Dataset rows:
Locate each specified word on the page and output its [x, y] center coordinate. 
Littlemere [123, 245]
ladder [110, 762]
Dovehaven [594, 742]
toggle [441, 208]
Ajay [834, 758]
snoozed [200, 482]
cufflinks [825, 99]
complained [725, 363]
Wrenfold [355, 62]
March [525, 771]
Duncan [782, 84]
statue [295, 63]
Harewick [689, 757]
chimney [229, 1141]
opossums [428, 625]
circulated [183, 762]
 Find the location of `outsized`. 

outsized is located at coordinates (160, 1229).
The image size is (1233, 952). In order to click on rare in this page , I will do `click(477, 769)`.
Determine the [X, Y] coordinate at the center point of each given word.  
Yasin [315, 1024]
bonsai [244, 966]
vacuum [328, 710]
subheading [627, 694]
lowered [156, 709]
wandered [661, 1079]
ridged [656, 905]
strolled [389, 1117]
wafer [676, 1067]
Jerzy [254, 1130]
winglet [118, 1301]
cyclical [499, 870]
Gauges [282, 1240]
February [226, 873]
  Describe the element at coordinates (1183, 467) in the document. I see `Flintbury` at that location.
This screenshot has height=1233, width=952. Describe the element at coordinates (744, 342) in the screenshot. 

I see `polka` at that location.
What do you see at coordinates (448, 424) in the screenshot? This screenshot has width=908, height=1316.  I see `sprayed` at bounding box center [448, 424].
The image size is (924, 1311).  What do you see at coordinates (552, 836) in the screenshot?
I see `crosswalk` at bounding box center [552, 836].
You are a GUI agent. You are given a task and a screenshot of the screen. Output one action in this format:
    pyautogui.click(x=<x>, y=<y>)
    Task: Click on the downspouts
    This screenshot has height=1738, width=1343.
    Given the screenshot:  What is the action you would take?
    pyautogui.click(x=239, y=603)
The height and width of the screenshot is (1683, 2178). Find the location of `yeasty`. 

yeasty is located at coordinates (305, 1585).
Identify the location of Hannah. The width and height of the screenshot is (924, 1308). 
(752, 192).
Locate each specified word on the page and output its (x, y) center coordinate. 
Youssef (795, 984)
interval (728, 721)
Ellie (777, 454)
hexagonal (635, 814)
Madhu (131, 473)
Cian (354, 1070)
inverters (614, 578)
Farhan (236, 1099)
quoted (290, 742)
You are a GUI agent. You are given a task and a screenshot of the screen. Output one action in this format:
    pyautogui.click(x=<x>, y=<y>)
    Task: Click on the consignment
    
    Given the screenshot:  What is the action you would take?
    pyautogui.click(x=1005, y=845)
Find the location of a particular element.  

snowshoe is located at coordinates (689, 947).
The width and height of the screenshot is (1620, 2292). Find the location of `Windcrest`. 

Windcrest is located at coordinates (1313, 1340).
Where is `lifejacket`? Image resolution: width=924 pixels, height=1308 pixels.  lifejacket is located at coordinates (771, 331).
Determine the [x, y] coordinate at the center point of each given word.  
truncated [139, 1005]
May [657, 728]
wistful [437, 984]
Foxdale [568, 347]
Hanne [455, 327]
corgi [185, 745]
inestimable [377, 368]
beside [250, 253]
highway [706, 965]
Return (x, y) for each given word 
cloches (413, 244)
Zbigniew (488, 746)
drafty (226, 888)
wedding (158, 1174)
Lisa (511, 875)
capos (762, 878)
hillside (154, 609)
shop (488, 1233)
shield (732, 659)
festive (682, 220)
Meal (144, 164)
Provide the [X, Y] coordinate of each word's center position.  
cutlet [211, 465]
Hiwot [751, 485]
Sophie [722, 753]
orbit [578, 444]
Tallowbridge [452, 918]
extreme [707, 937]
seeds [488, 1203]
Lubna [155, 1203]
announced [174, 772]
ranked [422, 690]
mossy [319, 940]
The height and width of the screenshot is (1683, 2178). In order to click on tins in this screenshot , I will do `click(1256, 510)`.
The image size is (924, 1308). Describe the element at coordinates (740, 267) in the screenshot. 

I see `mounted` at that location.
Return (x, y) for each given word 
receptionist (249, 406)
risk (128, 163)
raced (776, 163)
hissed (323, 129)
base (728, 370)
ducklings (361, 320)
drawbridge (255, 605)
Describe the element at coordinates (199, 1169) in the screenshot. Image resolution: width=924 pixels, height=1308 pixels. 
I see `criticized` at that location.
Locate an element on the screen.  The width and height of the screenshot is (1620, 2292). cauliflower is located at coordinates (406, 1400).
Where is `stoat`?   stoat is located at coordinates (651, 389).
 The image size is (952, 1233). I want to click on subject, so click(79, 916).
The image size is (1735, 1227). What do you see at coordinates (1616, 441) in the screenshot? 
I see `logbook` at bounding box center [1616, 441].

Short exercise> Copy out the lines above word for word, starting at the first line and ending at the line that contains "subheading [627, 694]", with both of those lines included.

Right answer>
Locate each specified word on the page and output its [x, y] center coordinate. 
Littlemere [123, 245]
ladder [110, 762]
Dovehaven [594, 742]
toggle [441, 208]
Ajay [834, 758]
snoozed [200, 482]
cufflinks [825, 99]
complained [725, 363]
Wrenfold [355, 62]
March [525, 771]
Duncan [782, 84]
statue [295, 63]
Harewick [689, 757]
chimney [229, 1141]
opossums [428, 625]
circulated [183, 762]
 Find the location of `outsized`. 

outsized is located at coordinates (160, 1229).
The image size is (1233, 952). In order to click on rare in this page , I will do `click(477, 769)`.
Determine the [X, Y] coordinate at the center point of each given word.  
Yasin [315, 1024]
bonsai [244, 966]
vacuum [328, 710]
subheading [627, 694]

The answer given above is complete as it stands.